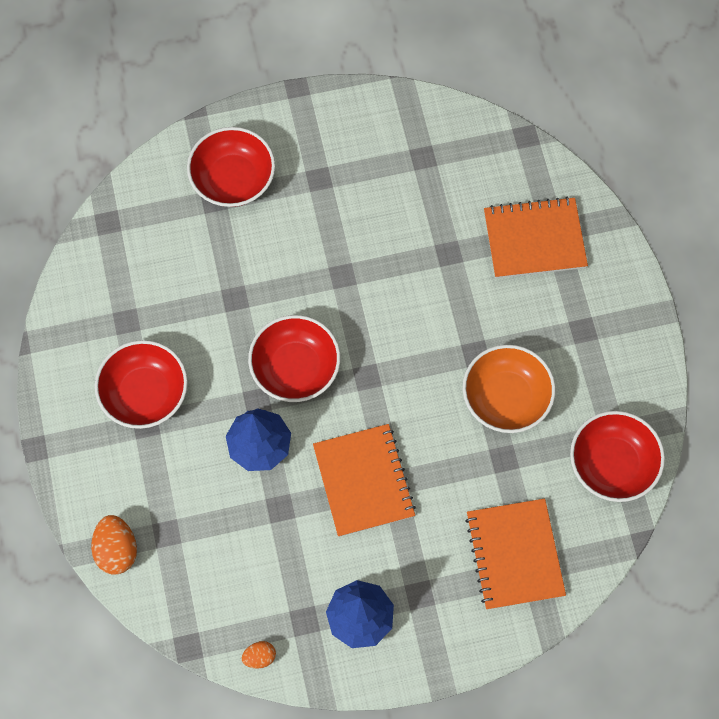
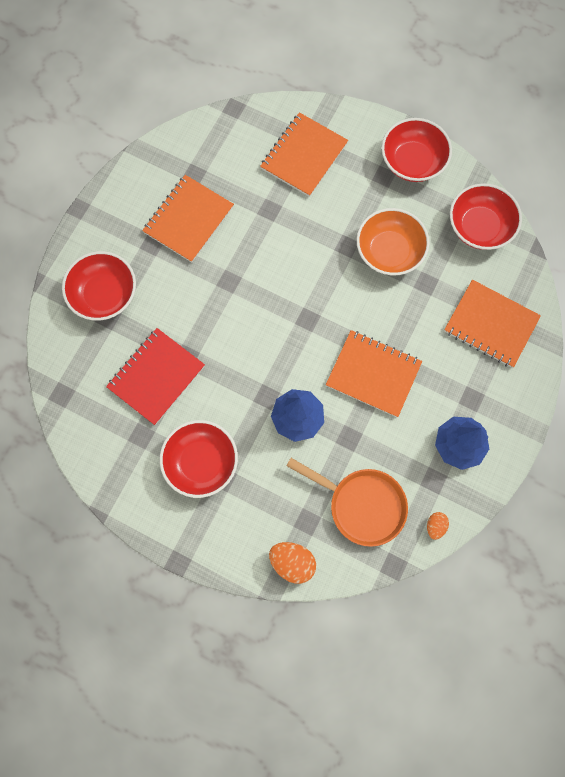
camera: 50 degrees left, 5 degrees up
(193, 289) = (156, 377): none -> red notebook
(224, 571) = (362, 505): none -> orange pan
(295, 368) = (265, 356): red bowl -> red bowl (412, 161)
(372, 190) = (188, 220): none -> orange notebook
* * *
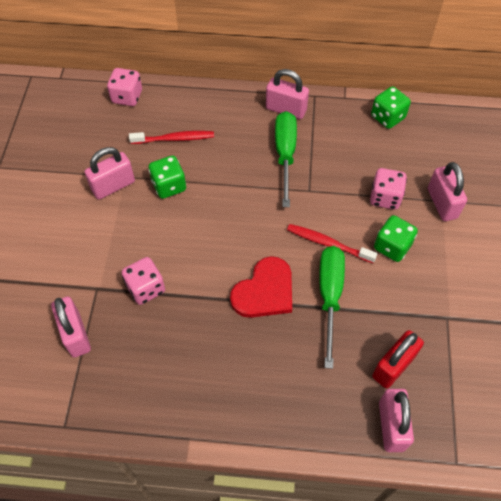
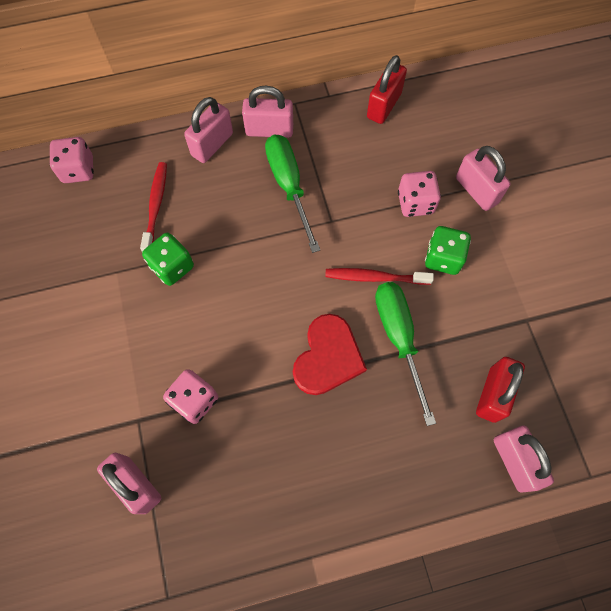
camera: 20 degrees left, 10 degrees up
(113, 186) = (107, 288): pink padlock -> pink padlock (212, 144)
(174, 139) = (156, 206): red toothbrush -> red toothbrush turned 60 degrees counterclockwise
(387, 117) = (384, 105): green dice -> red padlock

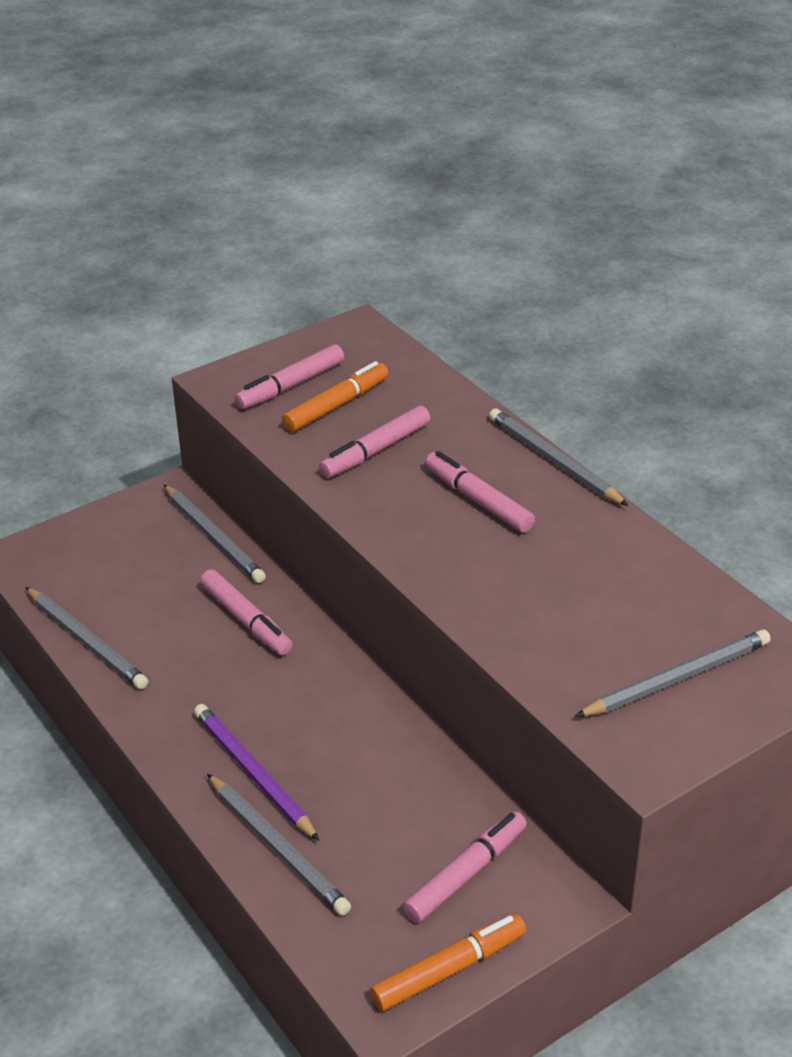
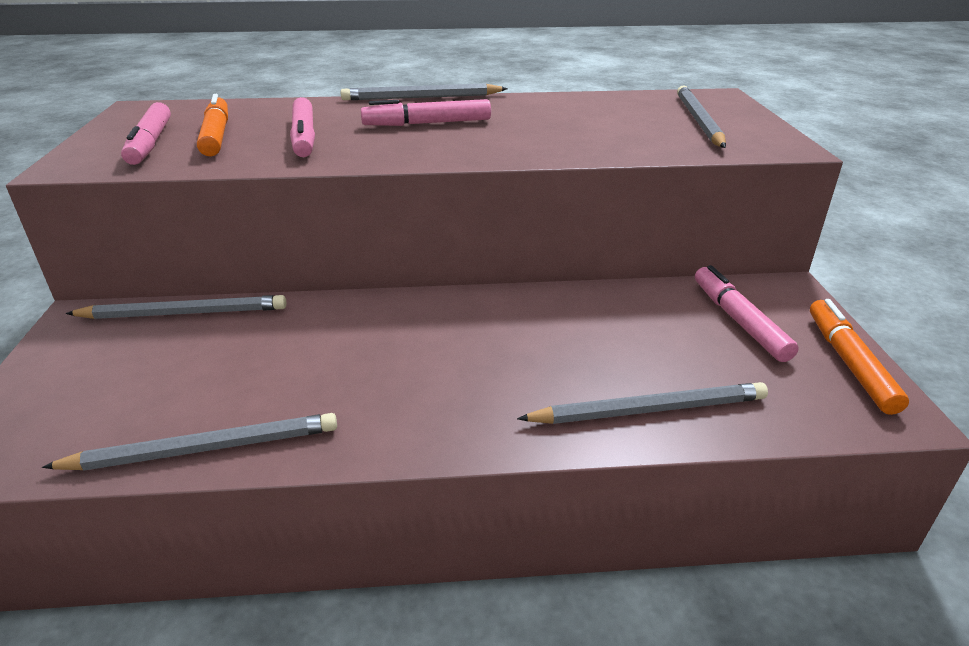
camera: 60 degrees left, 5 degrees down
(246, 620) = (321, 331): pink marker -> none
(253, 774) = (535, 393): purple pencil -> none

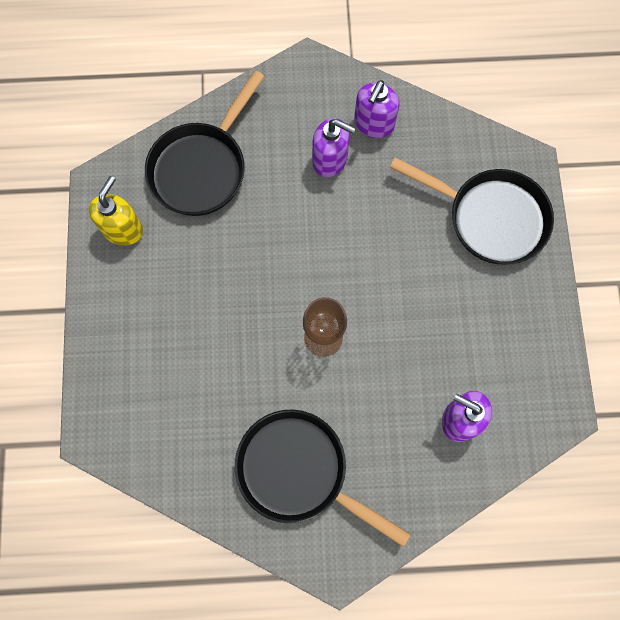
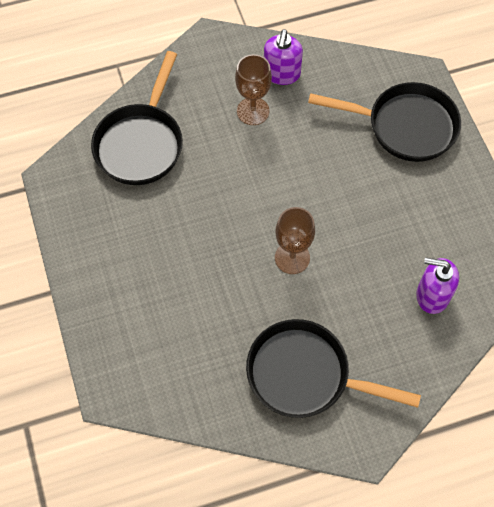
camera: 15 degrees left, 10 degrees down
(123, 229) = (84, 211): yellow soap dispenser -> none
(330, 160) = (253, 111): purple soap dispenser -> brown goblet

▸ **About this exercise**
The answer is a single number, the count of lines in the records that contain the string "pink".

▸ **Finished exercise**
2